┌─ Data for this exercise
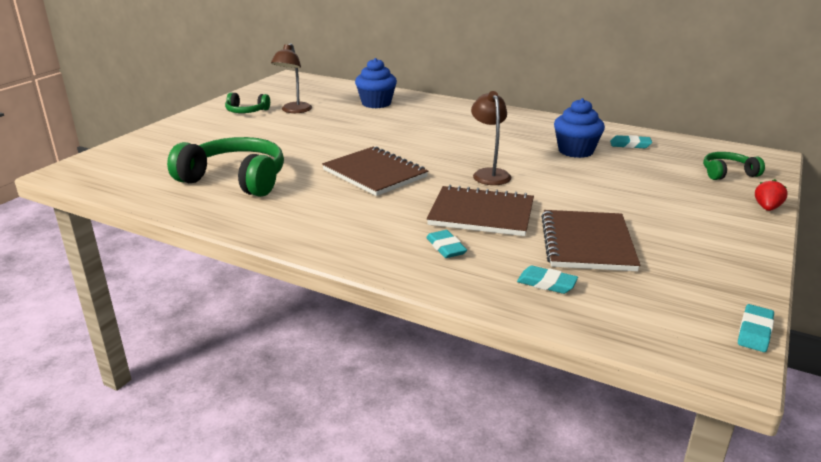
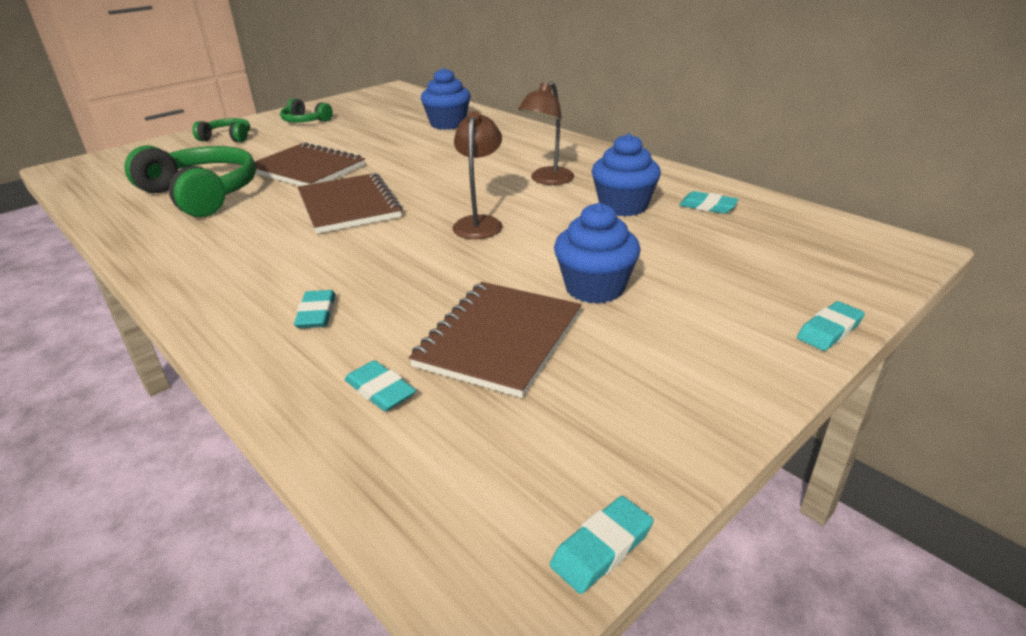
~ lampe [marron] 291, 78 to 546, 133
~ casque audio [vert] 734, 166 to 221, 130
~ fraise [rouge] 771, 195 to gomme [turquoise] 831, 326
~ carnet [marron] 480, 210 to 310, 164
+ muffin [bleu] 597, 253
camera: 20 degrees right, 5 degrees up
└─
(What to work on):
Every line of the listing should be copied precisely, with images omitted.

(Your response):
~ lampe [marron] 291, 78 to 546, 133
~ casque audio [vert] 734, 166 to 221, 130
~ fraise [rouge] 771, 195 to gomme [turquoise] 831, 326
~ carnet [marron] 480, 210 to 310, 164
+ muffin [bleu] 597, 253
camera: 20 degrees right, 5 degrees up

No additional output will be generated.